## What to do
Locate every line below that contains the word "plate" and copy it.

Stored items
== == ==

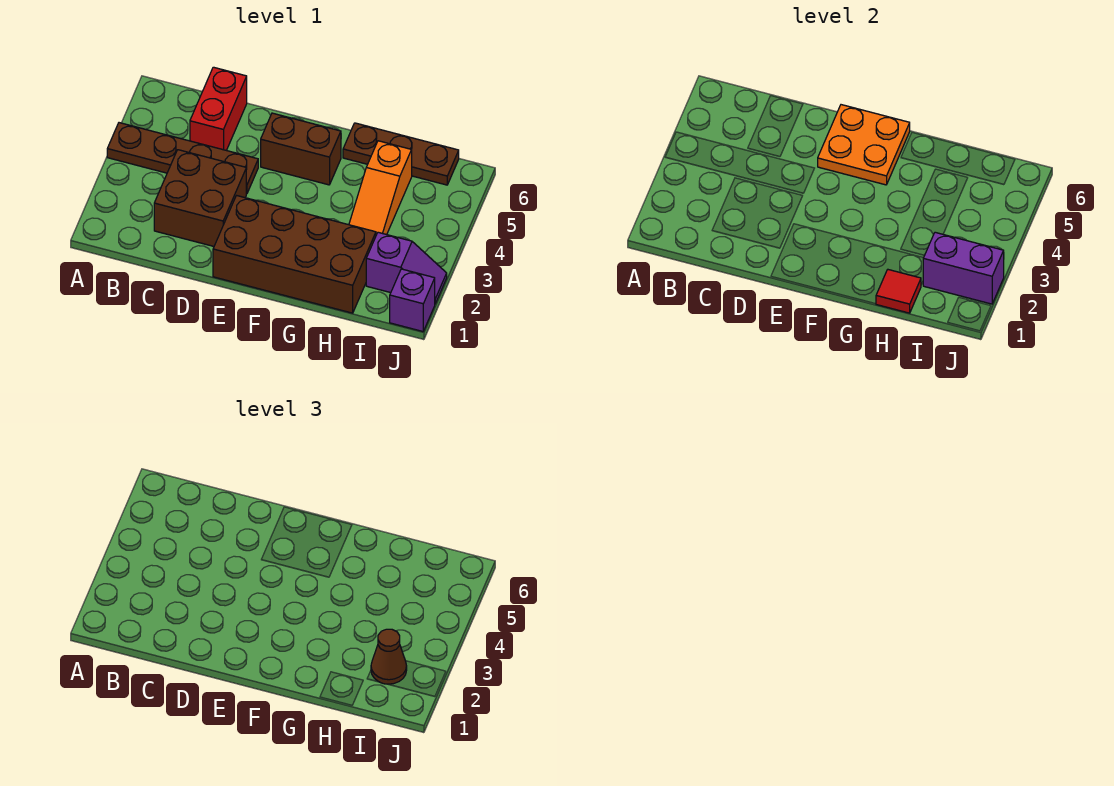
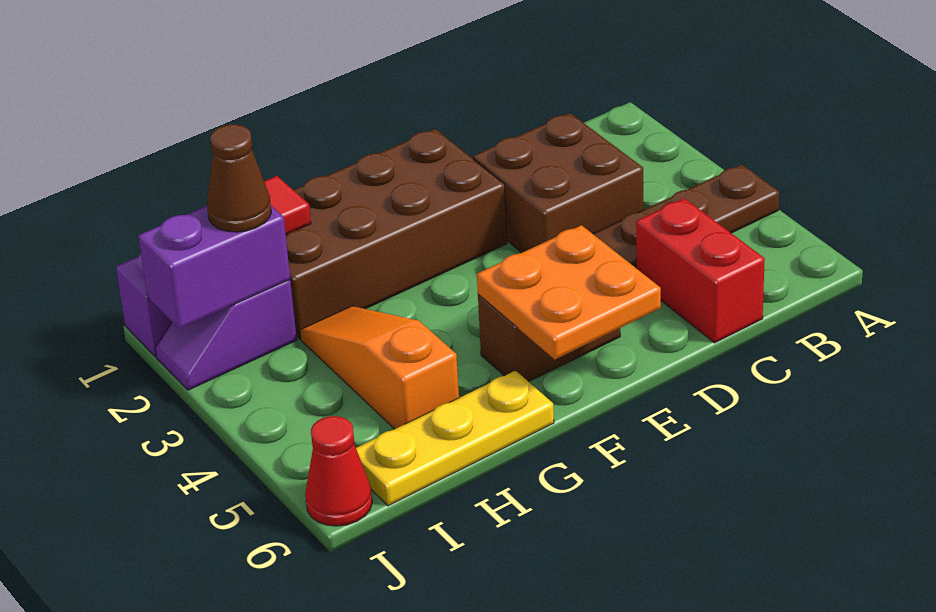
brown plate G6:I6 level 1 -> yellow plate G6:I6 level 1
none -> red cone J6 level 1

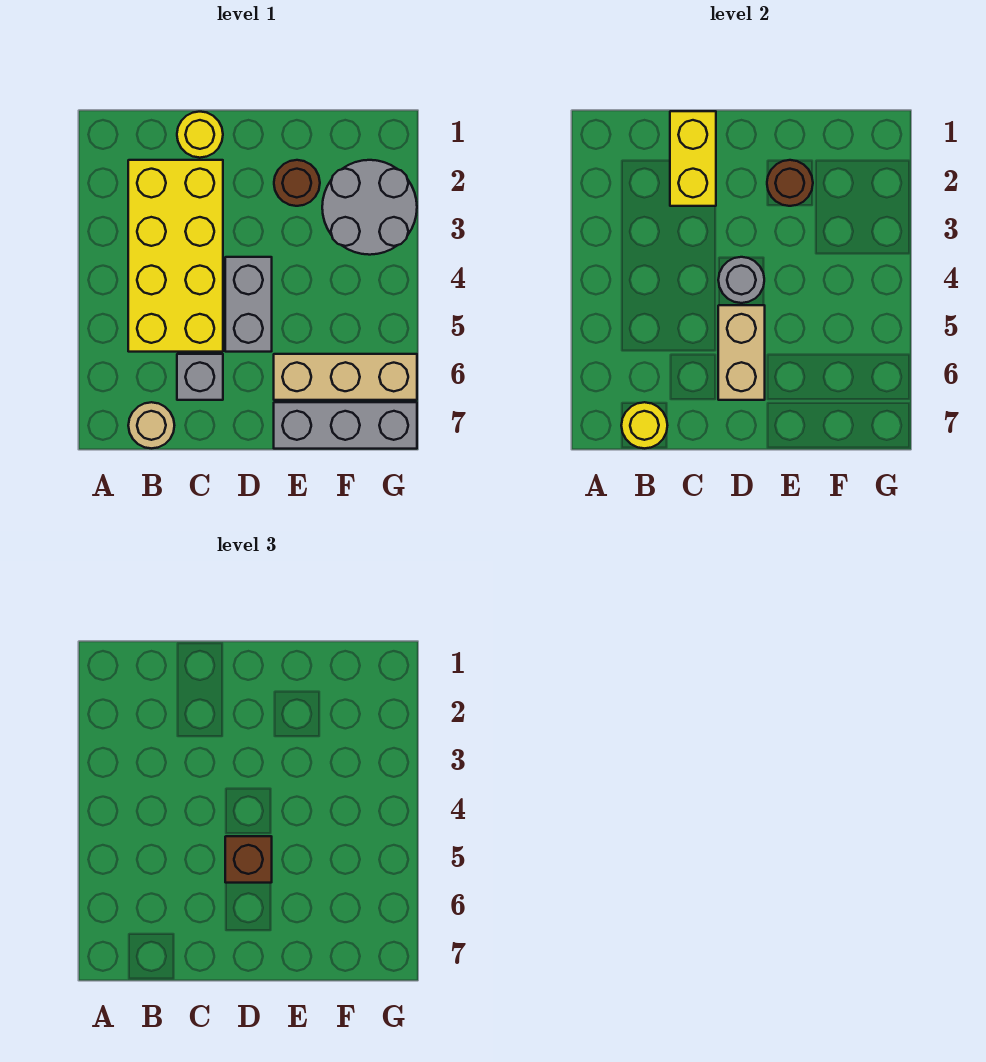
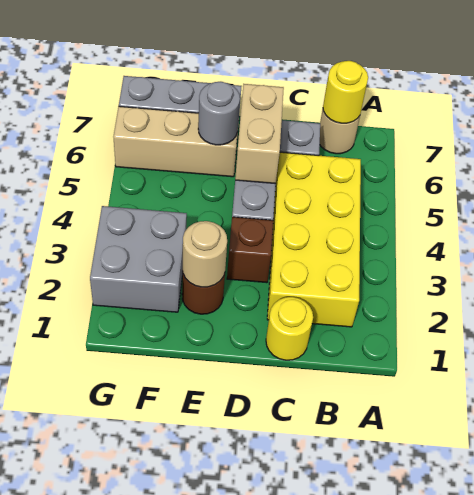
yellow brick C1:C2 level 2 -> none
grey round brick D4 level 2 -> grey round brick E6 level 2
brown brick D5 level 3 -> brown brick D3 level 1
brown round brick E2 level 2 -> tan round brick E2 level 2
grey round brick F2:G3 level 1 -> grey brick F2:G3 level 1

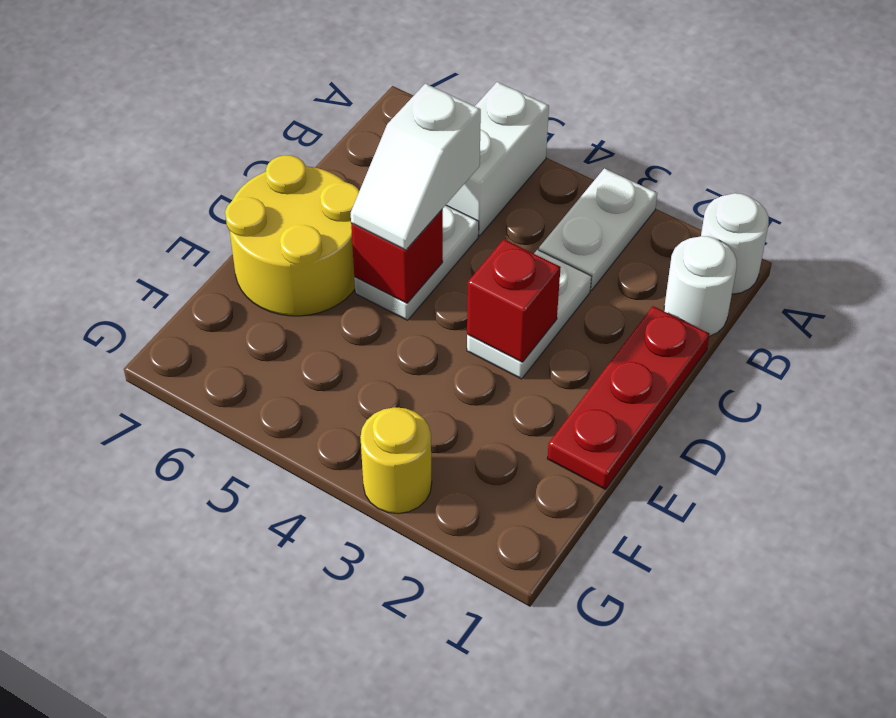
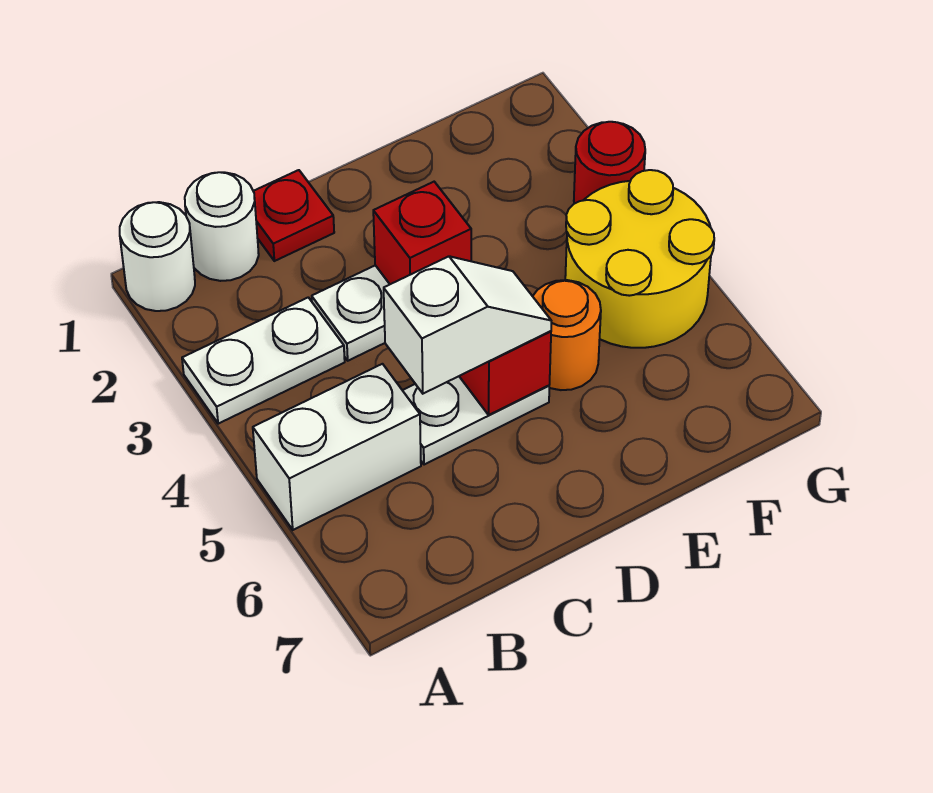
red plate C1:E1 level 1 -> red plate C1 level 1
yellow round brick D6:E7 level 1 -> yellow round brick F4:G5 level 1
none -> orange round brick E5 level 1
yellow round brick G3 level 1 -> red round brick G3 level 1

== == ==

## Response to this exercise
brown plate G6:I6 level 1 -> yellow plate G6:I6 level 1
red plate C1:E1 level 1 -> red plate C1 level 1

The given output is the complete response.